• _About this task_: Both the line containing "(653, 562) = (105, 203): turquoise" and the last line of the listing are included: write out exactly the lines from one to the other.

• _Listed entries_:

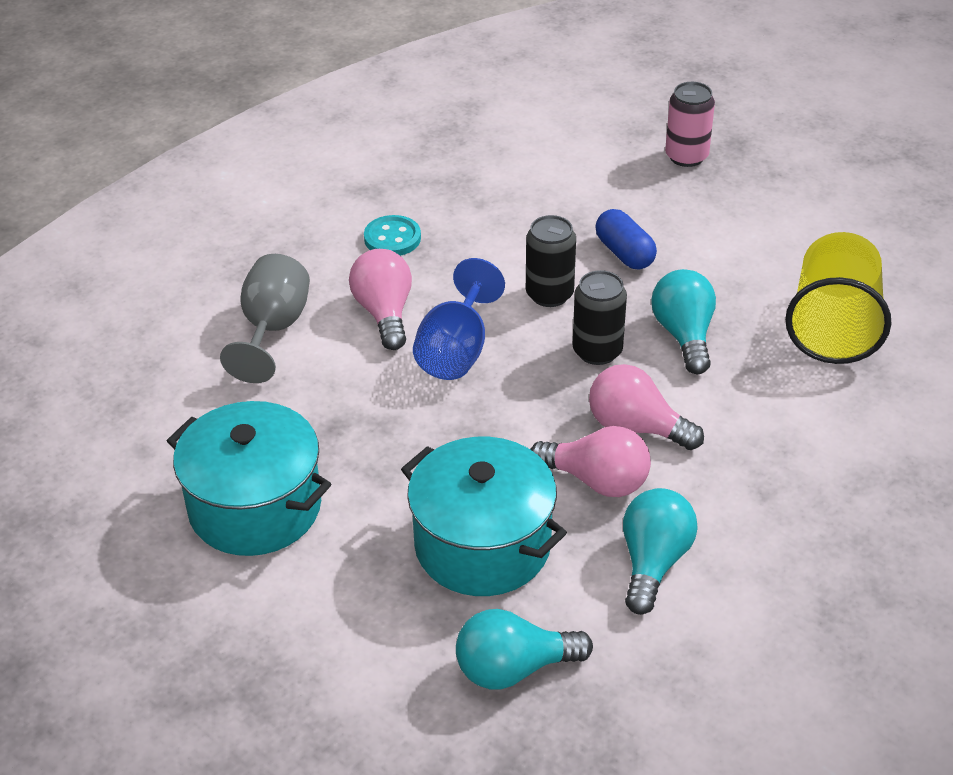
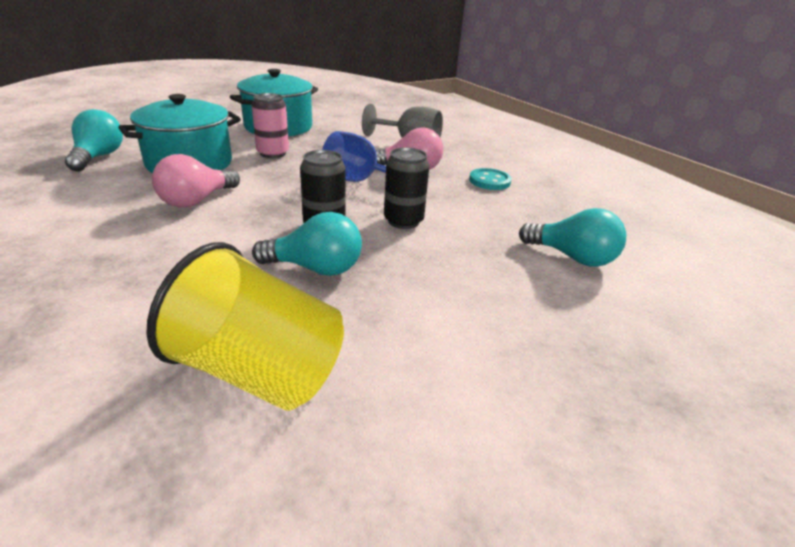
camera: 100 degrees right, 10 degrees down
(624, 253) = (447, 264): blue capsule -> none
(636, 427) = (229, 224): pink light bulb -> none
(653, 562) = (105, 203): turquoise light bulb -> turquoise light bulb (572, 257)
(686, 156) = (626, 346): pink can -> pink can (273, 153)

• _Solution for this task_:
(653, 562) = (105, 203): turquoise light bulb -> turquoise light bulb (572, 257)
(686, 156) = (626, 346): pink can -> pink can (273, 153)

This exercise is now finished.